WORK ITEM: Give back the listing in full and exactly, leaving out the images.

DATA START

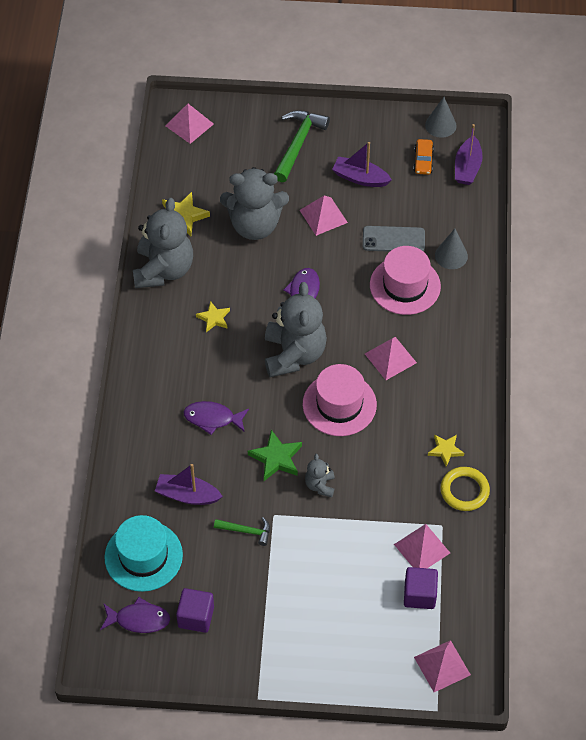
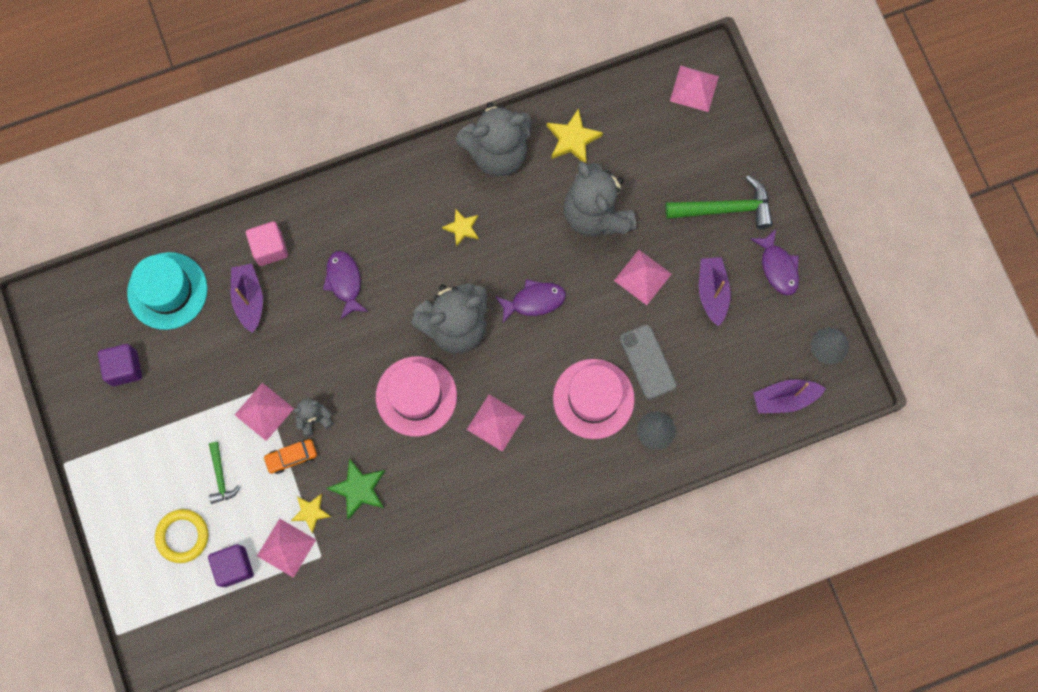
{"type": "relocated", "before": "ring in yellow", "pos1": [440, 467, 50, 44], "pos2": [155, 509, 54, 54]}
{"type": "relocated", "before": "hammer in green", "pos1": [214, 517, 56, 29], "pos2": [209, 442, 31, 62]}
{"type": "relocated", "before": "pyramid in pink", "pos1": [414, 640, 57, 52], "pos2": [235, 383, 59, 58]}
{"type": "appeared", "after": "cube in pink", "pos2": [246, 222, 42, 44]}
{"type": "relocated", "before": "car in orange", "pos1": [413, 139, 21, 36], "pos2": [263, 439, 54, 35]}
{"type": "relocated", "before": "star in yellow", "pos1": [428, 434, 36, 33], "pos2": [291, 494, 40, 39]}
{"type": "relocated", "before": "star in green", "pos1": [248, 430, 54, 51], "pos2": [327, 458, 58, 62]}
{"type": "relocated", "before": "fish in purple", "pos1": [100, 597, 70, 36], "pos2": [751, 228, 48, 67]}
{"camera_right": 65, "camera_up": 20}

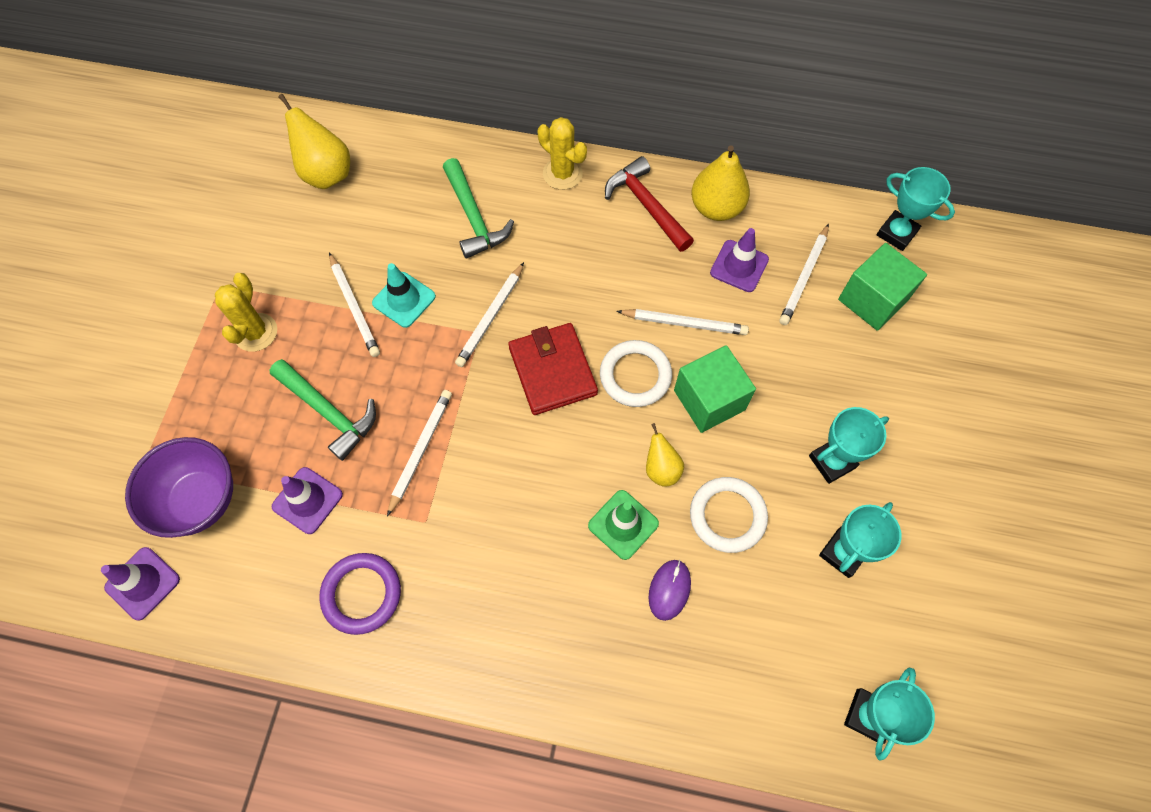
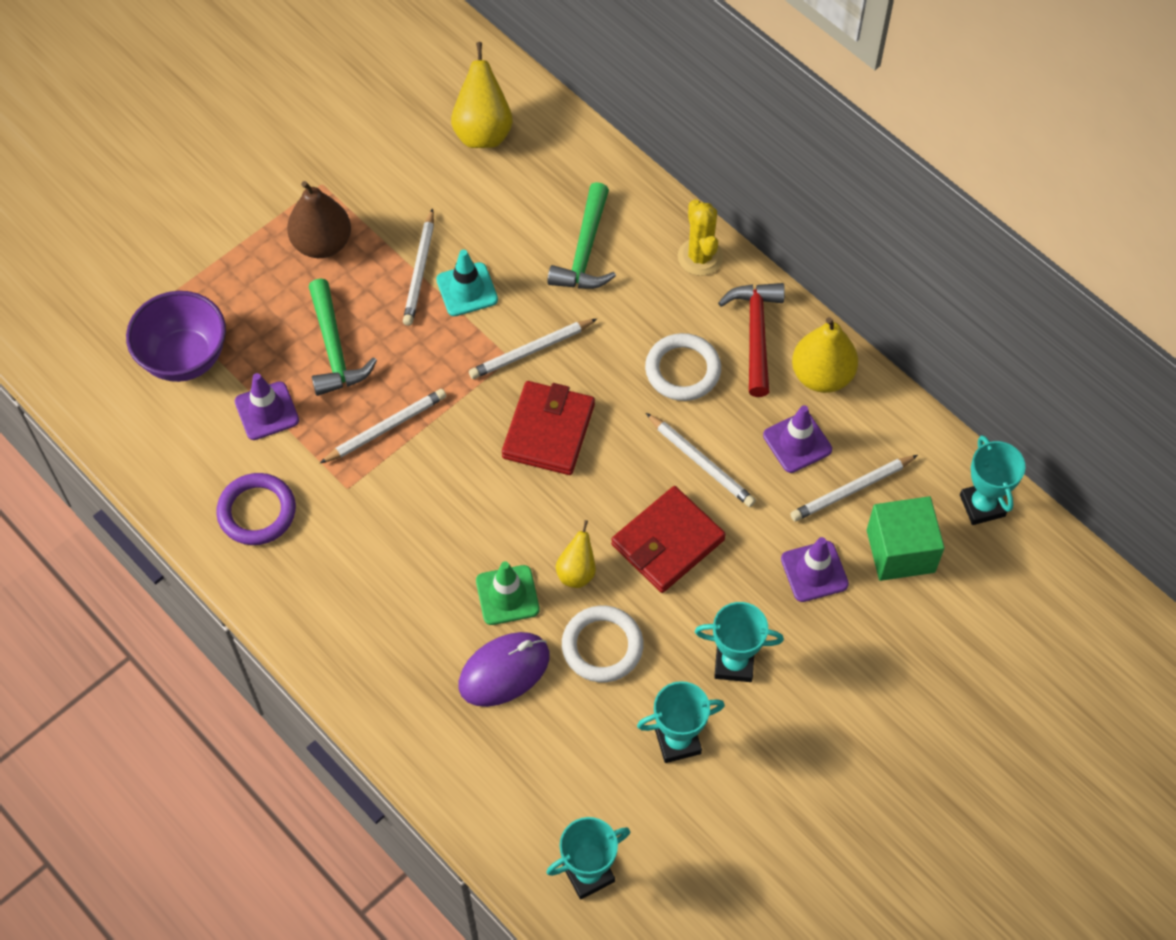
{"type": "exchanged", "before": "cactus in yellow", "after": "pear in brown", "pos1": [215, 273, 62, 79], "pos2": [287, 181, 64, 77]}
{"type": "size", "before": "mouse in purple", "pos1": [648, 560, 43, 61], "pos2": [459, 632, 91, 75], "scale": 1.57}
{"type": "exchanged", "before": "cube in green", "after": "wallet in red", "pos1": [674, 345, 82, 88], "pos2": [611, 486, 115, 107]}
{"type": "relocated", "before": "ring in white", "pos1": [600, 340, 72, 67], "pos2": [645, 333, 76, 68]}
{"type": "relocated", "before": "traffic cone in purple", "pos1": [101, 547, 79, 74], "pos2": [781, 537, 68, 65]}
{"camera_right": 35, "camera_up": -5}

DATA END

SOLUTION:
{"type": "relocated", "before": "ring in yellow", "pos1": [440, 467, 50, 44], "pos2": [155, 509, 54, 54]}
{"type": "relocated", "before": "hammer in green", "pos1": [214, 517, 56, 29], "pos2": [209, 442, 31, 62]}
{"type": "relocated", "before": "pyramid in pink", "pos1": [414, 640, 57, 52], "pos2": [235, 383, 59, 58]}
{"type": "appeared", "after": "cube in pink", "pos2": [246, 222, 42, 44]}
{"type": "relocated", "before": "car in orange", "pos1": [413, 139, 21, 36], "pos2": [263, 439, 54, 35]}
{"type": "relocated", "before": "star in yellow", "pos1": [428, 434, 36, 33], "pos2": [291, 494, 40, 39]}
{"type": "relocated", "before": "star in green", "pos1": [248, 430, 54, 51], "pos2": [327, 458, 58, 62]}
{"type": "relocated", "before": "fish in purple", "pos1": [100, 597, 70, 36], "pos2": [751, 228, 48, 67]}
{"camera_right": 65, "camera_up": 20}

{"type": "exchanged", "before": "cactus in yellow", "after": "pear in brown", "pos1": [215, 273, 62, 79], "pos2": [287, 181, 64, 77]}
{"type": "size", "before": "mouse in purple", "pos1": [648, 560, 43, 61], "pos2": [459, 632, 91, 75], "scale": 1.57}
{"type": "exchanged", "before": "cube in green", "after": "wallet in red", "pos1": [674, 345, 82, 88], "pos2": [611, 486, 115, 107]}
{"type": "relocated", "before": "ring in white", "pos1": [600, 340, 72, 67], "pos2": [645, 333, 76, 68]}
{"type": "relocated", "before": "traffic cone in purple", "pos1": [101, 547, 79, 74], "pos2": [781, 537, 68, 65]}
{"camera_right": 35, "camera_up": -5}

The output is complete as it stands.